▶ **What to do**
Would you return the lines that run from the start of the data below to the line with "D1: LED (A COM, K", both included, exactly as written and without pictures?

Edit tracking data:
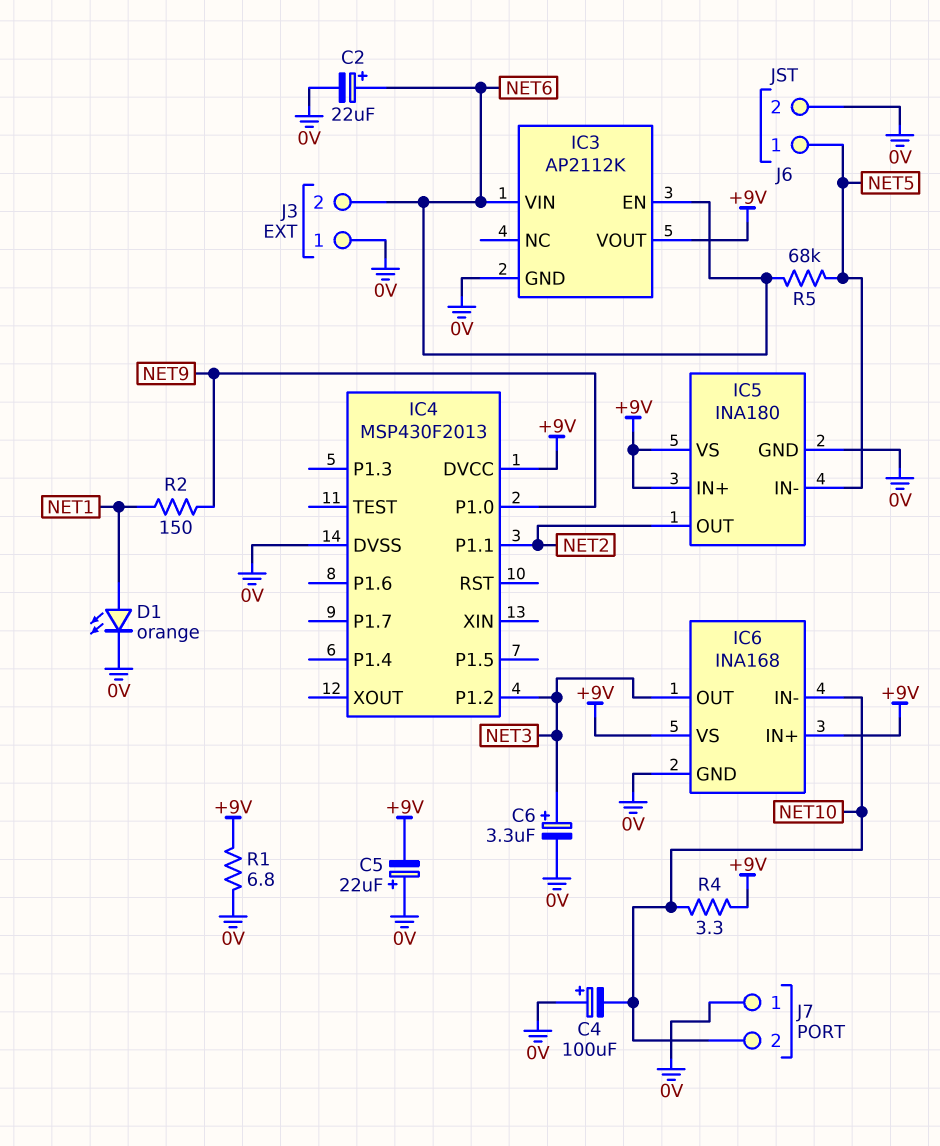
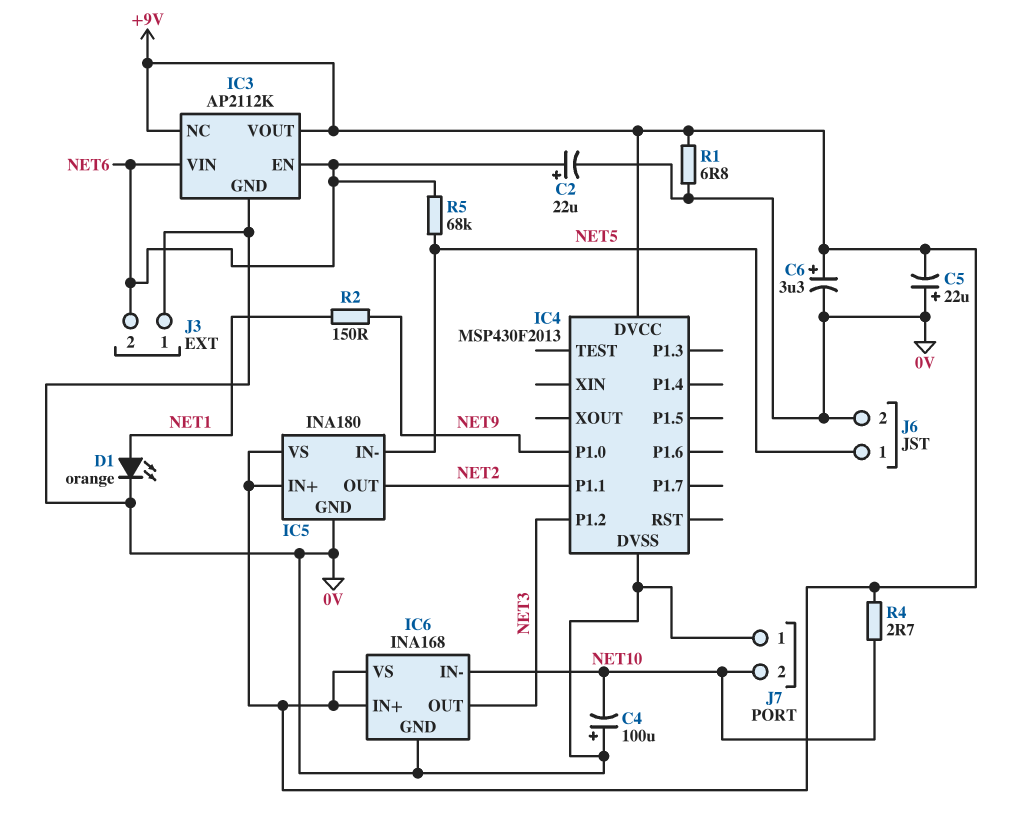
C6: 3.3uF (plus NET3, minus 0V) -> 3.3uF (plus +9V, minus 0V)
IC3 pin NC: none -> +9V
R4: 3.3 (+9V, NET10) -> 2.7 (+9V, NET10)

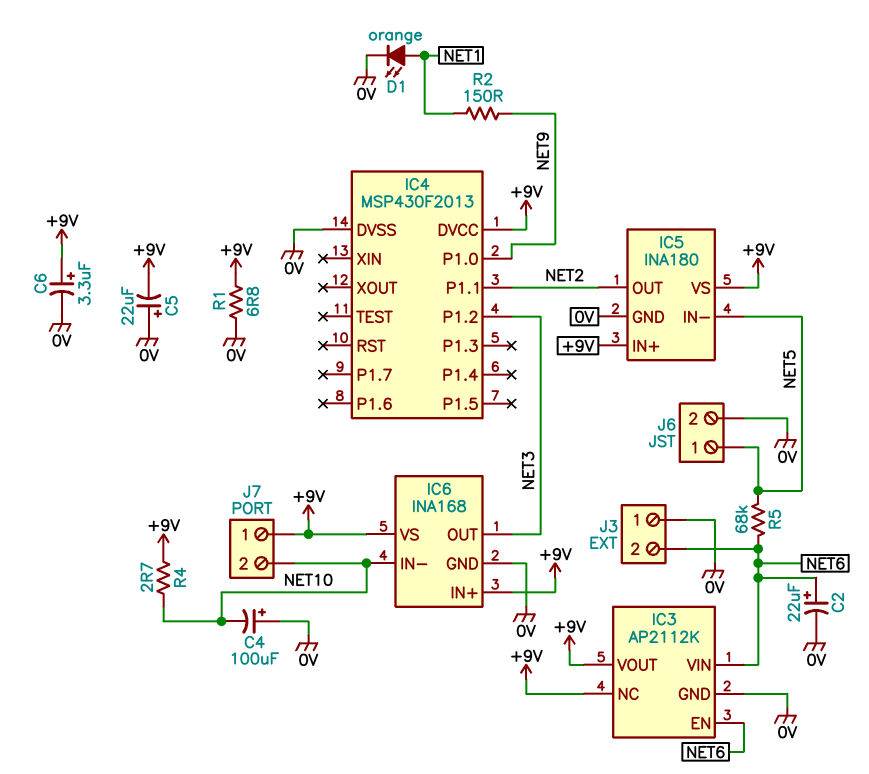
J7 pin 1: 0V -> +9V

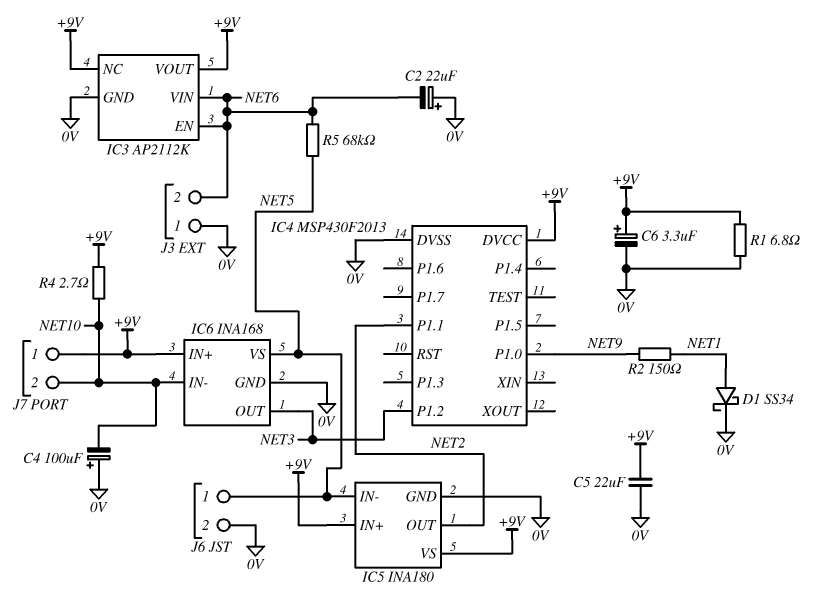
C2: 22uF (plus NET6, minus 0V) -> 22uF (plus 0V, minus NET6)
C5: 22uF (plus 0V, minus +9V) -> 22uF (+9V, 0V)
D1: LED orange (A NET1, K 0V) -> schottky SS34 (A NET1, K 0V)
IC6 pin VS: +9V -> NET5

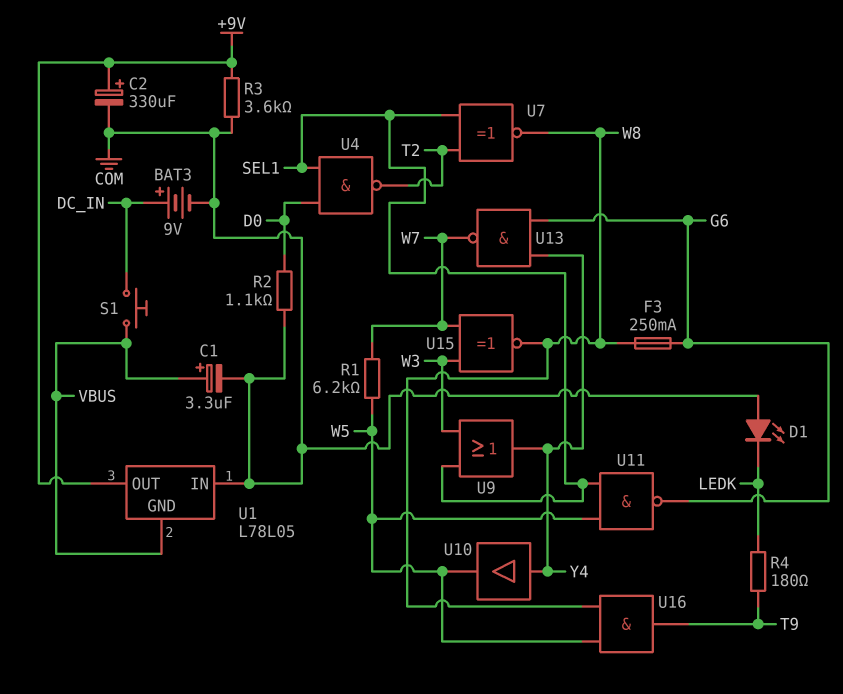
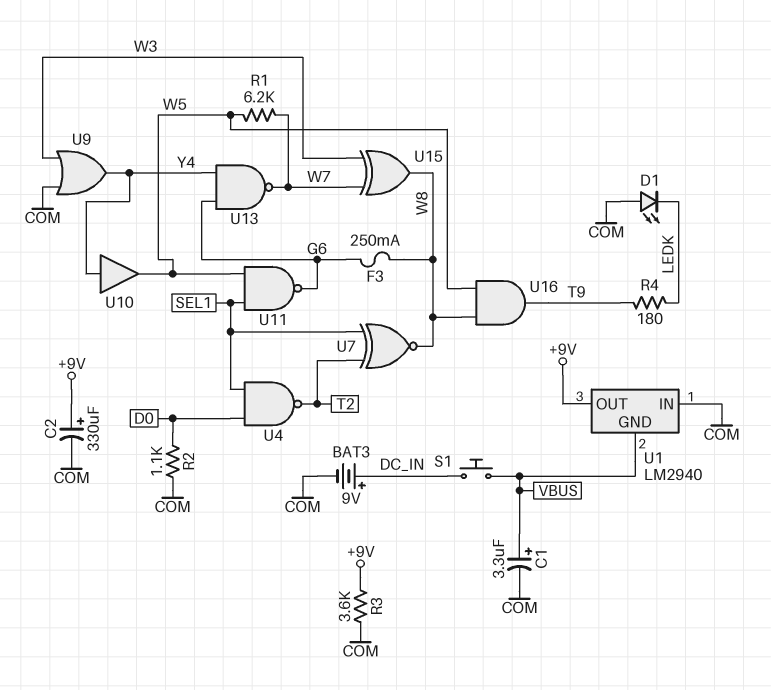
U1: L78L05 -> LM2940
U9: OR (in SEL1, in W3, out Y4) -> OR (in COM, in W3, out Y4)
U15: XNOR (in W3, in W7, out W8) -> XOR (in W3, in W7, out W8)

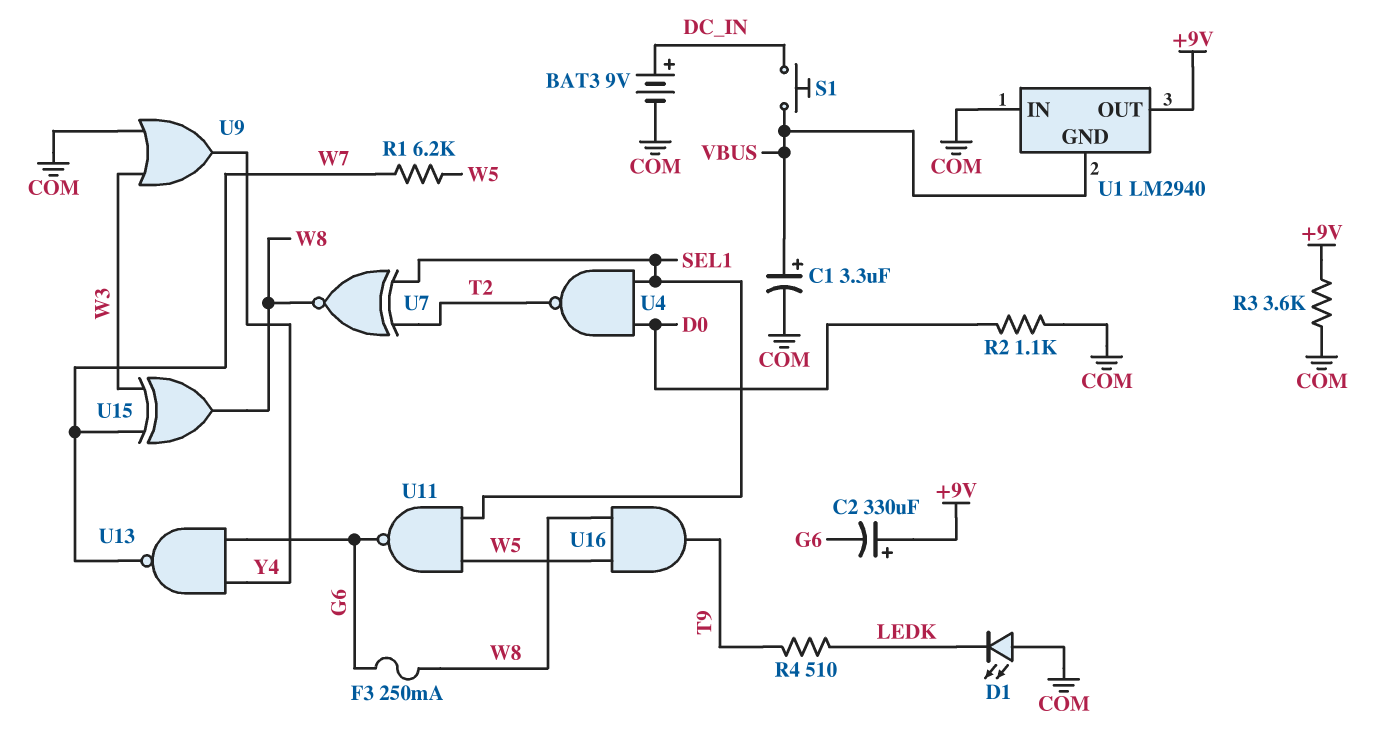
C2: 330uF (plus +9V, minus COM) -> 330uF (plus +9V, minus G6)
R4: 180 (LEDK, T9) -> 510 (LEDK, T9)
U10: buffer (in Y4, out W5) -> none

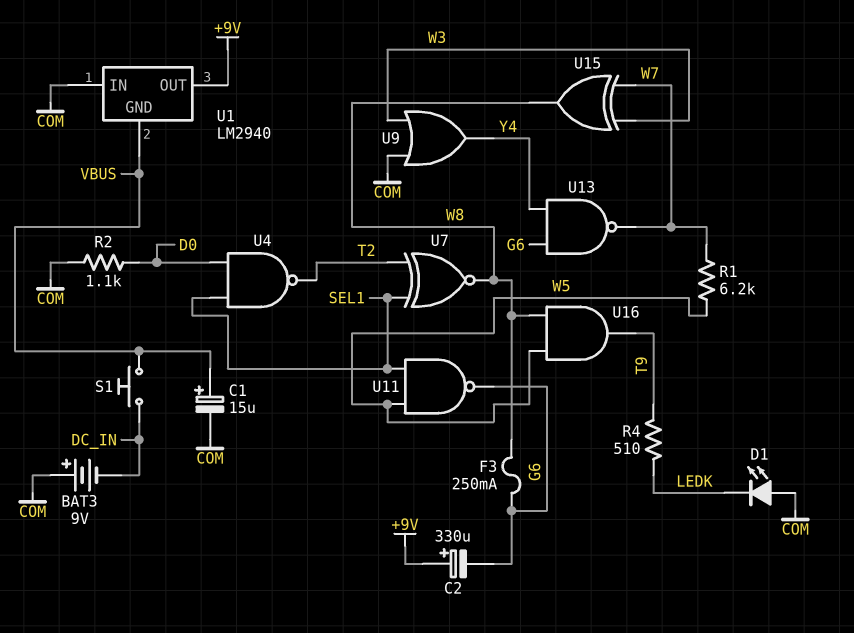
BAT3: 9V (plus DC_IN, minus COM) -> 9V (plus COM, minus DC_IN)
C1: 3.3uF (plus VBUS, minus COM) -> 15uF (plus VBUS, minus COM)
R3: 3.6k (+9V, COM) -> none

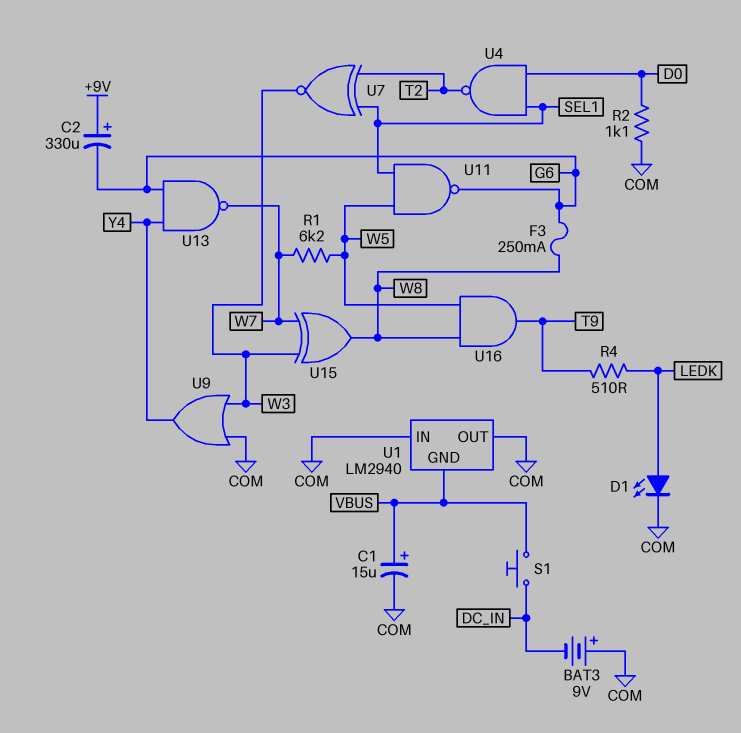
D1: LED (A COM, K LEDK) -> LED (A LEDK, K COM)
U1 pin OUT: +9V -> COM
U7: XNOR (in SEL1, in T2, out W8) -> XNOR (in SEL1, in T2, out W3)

▶ **Task result**
C6: 3.3uF (plus NET3, minus 0V) -> 3.3uF (plus +9V, minus 0V)
IC3 pin NC: none -> +9V
R4: 3.3 (+9V, NET10) -> 2.7 (+9V, NET10)

J7 pin 1: 0V -> +9V

C2: 22uF (plus NET6, minus 0V) -> 22uF (plus 0V, minus NET6)
C5: 22uF (plus 0V, minus +9V) -> 22uF (+9V, 0V)
D1: LED orange (A NET1, K 0V) -> schottky SS34 (A NET1, K 0V)
IC6 pin VS: +9V -> NET5

U1: L78L05 -> LM2940
U9: OR (in SEL1, in W3, out Y4) -> OR (in COM, in W3, out Y4)
U15: XNOR (in W3, in W7, out W8) -> XOR (in W3, in W7, out W8)

C2: 330uF (plus +9V, minus COM) -> 330uF (plus +9V, minus G6)
R4: 180 (LEDK, T9) -> 510 (LEDK, T9)
U10: buffer (in Y4, out W5) -> none

BAT3: 9V (plus DC_IN, minus COM) -> 9V (plus COM, minus DC_IN)
C1: 3.3uF (plus VBUS, minus COM) -> 15uF (plus VBUS, minus COM)
R3: 3.6k (+9V, COM) -> none

D1: LED (A COM, K LEDK) -> LED (A LEDK, K COM)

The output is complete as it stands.